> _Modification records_
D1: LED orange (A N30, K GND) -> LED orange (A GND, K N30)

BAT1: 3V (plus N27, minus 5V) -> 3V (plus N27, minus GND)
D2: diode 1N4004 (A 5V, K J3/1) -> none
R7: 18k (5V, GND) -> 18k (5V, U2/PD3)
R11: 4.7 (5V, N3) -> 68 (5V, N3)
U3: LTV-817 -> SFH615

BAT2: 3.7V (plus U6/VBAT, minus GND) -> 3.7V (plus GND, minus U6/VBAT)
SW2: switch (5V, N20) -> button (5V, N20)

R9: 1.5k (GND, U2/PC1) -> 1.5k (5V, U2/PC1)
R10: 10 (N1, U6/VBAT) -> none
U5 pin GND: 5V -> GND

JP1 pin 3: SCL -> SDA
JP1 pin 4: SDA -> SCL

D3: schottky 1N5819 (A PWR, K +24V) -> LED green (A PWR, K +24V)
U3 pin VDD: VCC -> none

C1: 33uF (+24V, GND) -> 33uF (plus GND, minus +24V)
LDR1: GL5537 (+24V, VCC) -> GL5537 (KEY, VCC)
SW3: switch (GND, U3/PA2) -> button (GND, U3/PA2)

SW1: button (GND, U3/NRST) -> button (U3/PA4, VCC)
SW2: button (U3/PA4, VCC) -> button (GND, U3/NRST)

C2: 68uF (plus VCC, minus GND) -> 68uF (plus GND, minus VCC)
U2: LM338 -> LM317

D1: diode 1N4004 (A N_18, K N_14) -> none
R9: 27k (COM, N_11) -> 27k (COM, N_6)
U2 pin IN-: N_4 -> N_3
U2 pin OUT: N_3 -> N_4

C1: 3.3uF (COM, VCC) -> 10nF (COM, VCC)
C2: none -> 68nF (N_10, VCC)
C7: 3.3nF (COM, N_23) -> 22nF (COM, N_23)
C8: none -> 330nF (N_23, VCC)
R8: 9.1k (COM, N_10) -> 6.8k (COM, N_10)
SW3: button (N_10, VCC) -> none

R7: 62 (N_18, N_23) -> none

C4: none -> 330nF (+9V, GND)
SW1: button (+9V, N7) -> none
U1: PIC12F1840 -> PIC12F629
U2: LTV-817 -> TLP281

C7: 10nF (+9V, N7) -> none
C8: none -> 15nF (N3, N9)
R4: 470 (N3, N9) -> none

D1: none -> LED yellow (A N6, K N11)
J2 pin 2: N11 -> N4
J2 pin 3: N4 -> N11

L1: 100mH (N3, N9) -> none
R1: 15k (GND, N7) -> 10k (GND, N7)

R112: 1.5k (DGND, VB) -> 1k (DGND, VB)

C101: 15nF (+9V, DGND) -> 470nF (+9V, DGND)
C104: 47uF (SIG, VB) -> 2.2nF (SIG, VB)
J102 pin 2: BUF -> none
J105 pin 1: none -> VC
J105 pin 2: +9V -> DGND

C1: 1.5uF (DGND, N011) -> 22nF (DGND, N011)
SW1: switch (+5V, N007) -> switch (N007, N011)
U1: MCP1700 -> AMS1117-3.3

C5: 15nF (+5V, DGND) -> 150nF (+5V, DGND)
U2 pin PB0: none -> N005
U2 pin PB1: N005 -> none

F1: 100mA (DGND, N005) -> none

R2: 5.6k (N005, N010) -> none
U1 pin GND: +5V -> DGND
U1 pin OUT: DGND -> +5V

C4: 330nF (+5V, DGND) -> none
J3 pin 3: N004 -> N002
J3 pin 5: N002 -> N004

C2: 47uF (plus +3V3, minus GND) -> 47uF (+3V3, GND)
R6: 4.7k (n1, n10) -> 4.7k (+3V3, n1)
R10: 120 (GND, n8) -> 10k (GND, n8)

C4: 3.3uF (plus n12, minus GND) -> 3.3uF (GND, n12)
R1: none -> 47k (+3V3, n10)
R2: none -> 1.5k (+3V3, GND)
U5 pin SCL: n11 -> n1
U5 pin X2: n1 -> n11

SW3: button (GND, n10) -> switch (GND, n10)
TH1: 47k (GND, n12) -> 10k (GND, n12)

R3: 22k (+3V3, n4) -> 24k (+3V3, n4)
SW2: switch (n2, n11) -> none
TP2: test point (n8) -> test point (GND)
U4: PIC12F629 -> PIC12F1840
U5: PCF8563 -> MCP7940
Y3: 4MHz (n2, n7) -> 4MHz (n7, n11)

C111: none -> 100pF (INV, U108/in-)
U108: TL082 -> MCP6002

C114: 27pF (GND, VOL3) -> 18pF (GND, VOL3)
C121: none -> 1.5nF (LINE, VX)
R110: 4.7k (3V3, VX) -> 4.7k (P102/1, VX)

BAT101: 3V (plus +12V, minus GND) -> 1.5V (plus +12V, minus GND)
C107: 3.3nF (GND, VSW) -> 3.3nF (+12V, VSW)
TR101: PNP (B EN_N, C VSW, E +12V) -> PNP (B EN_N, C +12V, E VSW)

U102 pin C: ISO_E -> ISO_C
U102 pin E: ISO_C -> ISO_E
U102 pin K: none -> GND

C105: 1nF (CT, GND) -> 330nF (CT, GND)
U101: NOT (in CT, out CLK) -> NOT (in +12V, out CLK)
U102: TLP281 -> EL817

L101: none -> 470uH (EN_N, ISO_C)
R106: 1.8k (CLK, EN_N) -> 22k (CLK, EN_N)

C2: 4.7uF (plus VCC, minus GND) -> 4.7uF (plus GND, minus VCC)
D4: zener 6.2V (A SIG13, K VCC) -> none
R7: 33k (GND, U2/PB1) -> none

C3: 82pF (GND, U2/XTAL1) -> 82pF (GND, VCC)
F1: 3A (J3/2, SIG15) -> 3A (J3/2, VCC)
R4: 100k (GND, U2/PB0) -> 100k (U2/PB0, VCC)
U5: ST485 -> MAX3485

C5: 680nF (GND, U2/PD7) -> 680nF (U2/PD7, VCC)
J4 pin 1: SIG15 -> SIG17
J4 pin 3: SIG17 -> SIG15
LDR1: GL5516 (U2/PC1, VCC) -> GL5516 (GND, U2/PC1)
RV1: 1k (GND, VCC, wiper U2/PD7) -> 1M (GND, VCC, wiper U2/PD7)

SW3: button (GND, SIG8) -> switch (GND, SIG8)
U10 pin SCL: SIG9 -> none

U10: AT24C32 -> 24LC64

> _ACTIVITY_
Repeat, exactly and in full, the records shown above.

> _ANSWER TO THIS TASK_
D1: LED orange (A N30, K GND) -> LED orange (A GND, K N30)

BAT1: 3V (plus N27, minus 5V) -> 3V (plus N27, minus GND)
D2: diode 1N4004 (A 5V, K J3/1) -> none
R7: 18k (5V, GND) -> 18k (5V, U2/PD3)
R11: 4.7 (5V, N3) -> 68 (5V, N3)
U3: LTV-817 -> SFH615

BAT2: 3.7V (plus U6/VBAT, minus GND) -> 3.7V (plus GND, minus U6/VBAT)
SW2: switch (5V, N20) -> button (5V, N20)

R9: 1.5k (GND, U2/PC1) -> 1.5k (5V, U2/PC1)
R10: 10 (N1, U6/VBAT) -> none
U5 pin GND: 5V -> GND

JP1 pin 3: SCL -> SDA
JP1 pin 4: SDA -> SCL

D3: schottky 1N5819 (A PWR, K +24V) -> LED green (A PWR, K +24V)
U3 pin VDD: VCC -> none

C1: 33uF (+24V, GND) -> 33uF (plus GND, minus +24V)
LDR1: GL5537 (+24V, VCC) -> GL5537 (KEY, VCC)
SW3: switch (GND, U3/PA2) -> button (GND, U3/PA2)

SW1: button (GND, U3/NRST) -> button (U3/PA4, VCC)
SW2: button (U3/PA4, VCC) -> button (GND, U3/NRST)

C2: 68uF (plus VCC, minus GND) -> 68uF (plus GND, minus VCC)
U2: LM338 -> LM317

D1: diode 1N4004 (A N_18, K N_14) -> none
R9: 27k (COM, N_11) -> 27k (COM, N_6)
U2 pin IN-: N_4 -> N_3
U2 pin OUT: N_3 -> N_4

C1: 3.3uF (COM, VCC) -> 10nF (COM, VCC)
C2: none -> 68nF (N_10, VCC)
C7: 3.3nF (COM, N_23) -> 22nF (COM, N_23)
C8: none -> 330nF (N_23, VCC)
R8: 9.1k (COM, N_10) -> 6.8k (COM, N_10)
SW3: button (N_10, VCC) -> none

R7: 62 (N_18, N_23) -> none

C4: none -> 330nF (+9V, GND)
SW1: button (+9V, N7) -> none
U1: PIC12F1840 -> PIC12F629
U2: LTV-817 -> TLP281

C7: 10nF (+9V, N7) -> none
C8: none -> 15nF (N3, N9)
R4: 470 (N3, N9) -> none

D1: none -> LED yellow (A N6, K N11)
J2 pin 2: N11 -> N4
J2 pin 3: N4 -> N11

L1: 100mH (N3, N9) -> none
R1: 15k (GND, N7) -> 10k (GND, N7)

R112: 1.5k (DGND, VB) -> 1k (DGND, VB)

C101: 15nF (+9V, DGND) -> 470nF (+9V, DGND)
C104: 47uF (SIG, VB) -> 2.2nF (SIG, VB)
J102 pin 2: BUF -> none
J105 pin 1: none -> VC
J105 pin 2: +9V -> DGND

C1: 1.5uF (DGND, N011) -> 22nF (DGND, N011)
SW1: switch (+5V, N007) -> switch (N007, N011)
U1: MCP1700 -> AMS1117-3.3

C5: 15nF (+5V, DGND) -> 150nF (+5V, DGND)
U2 pin PB0: none -> N005
U2 pin PB1: N005 -> none

F1: 100mA (DGND, N005) -> none

R2: 5.6k (N005, N010) -> none
U1 pin GND: +5V -> DGND
U1 pin OUT: DGND -> +5V

C4: 330nF (+5V, DGND) -> none
J3 pin 3: N004 -> N002
J3 pin 5: N002 -> N004

C2: 47uF (plus +3V3, minus GND) -> 47uF (+3V3, GND)
R6: 4.7k (n1, n10) -> 4.7k (+3V3, n1)
R10: 120 (GND, n8) -> 10k (GND, n8)

C4: 3.3uF (plus n12, minus GND) -> 3.3uF (GND, n12)
R1: none -> 47k (+3V3, n10)
R2: none -> 1.5k (+3V3, GND)
U5 pin SCL: n11 -> n1
U5 pin X2: n1 -> n11

SW3: button (GND, n10) -> switch (GND, n10)
TH1: 47k (GND, n12) -> 10k (GND, n12)

R3: 22k (+3V3, n4) -> 24k (+3V3, n4)
SW2: switch (n2, n11) -> none
TP2: test point (n8) -> test point (GND)
U4: PIC12F629 -> PIC12F1840
U5: PCF8563 -> MCP7940
Y3: 4MHz (n2, n7) -> 4MHz (n7, n11)

C111: none -> 100pF (INV, U108/in-)
U108: TL082 -> MCP6002

C114: 27pF (GND, VOL3) -> 18pF (GND, VOL3)
C121: none -> 1.5nF (LINE, VX)
R110: 4.7k (3V3, VX) -> 4.7k (P102/1, VX)

BAT101: 3V (plus +12V, minus GND) -> 1.5V (plus +12V, minus GND)
C107: 3.3nF (GND, VSW) -> 3.3nF (+12V, VSW)
TR101: PNP (B EN_N, C VSW, E +12V) -> PNP (B EN_N, C +12V, E VSW)

U102 pin C: ISO_E -> ISO_C
U102 pin E: ISO_C -> ISO_E
U102 pin K: none -> GND

C105: 1nF (CT, GND) -> 330nF (CT, GND)
U101: NOT (in CT, out CLK) -> NOT (in +12V, out CLK)
U102: TLP281 -> EL817

L101: none -> 470uH (EN_N, ISO_C)
R106: 1.8k (CLK, EN_N) -> 22k (CLK, EN_N)

C2: 4.7uF (plus VCC, minus GND) -> 4.7uF (plus GND, minus VCC)
D4: zener 6.2V (A SIG13, K VCC) -> none
R7: 33k (GND, U2/PB1) -> none

C3: 82pF (GND, U2/XTAL1) -> 82pF (GND, VCC)
F1: 3A (J3/2, SIG15) -> 3A (J3/2, VCC)
R4: 100k (GND, U2/PB0) -> 100k (U2/PB0, VCC)
U5: ST485 -> MAX3485

C5: 680nF (GND, U2/PD7) -> 680nF (U2/PD7, VCC)
J4 pin 1: SIG15 -> SIG17
J4 pin 3: SIG17 -> SIG15
LDR1: GL5516 (U2/PC1, VCC) -> GL5516 (GND, U2/PC1)
RV1: 1k (GND, VCC, wiper U2/PD7) -> 1M (GND, VCC, wiper U2/PD7)

SW3: button (GND, SIG8) -> switch (GND, SIG8)
U10 pin SCL: SIG9 -> none

U10: AT24C32 -> 24LC64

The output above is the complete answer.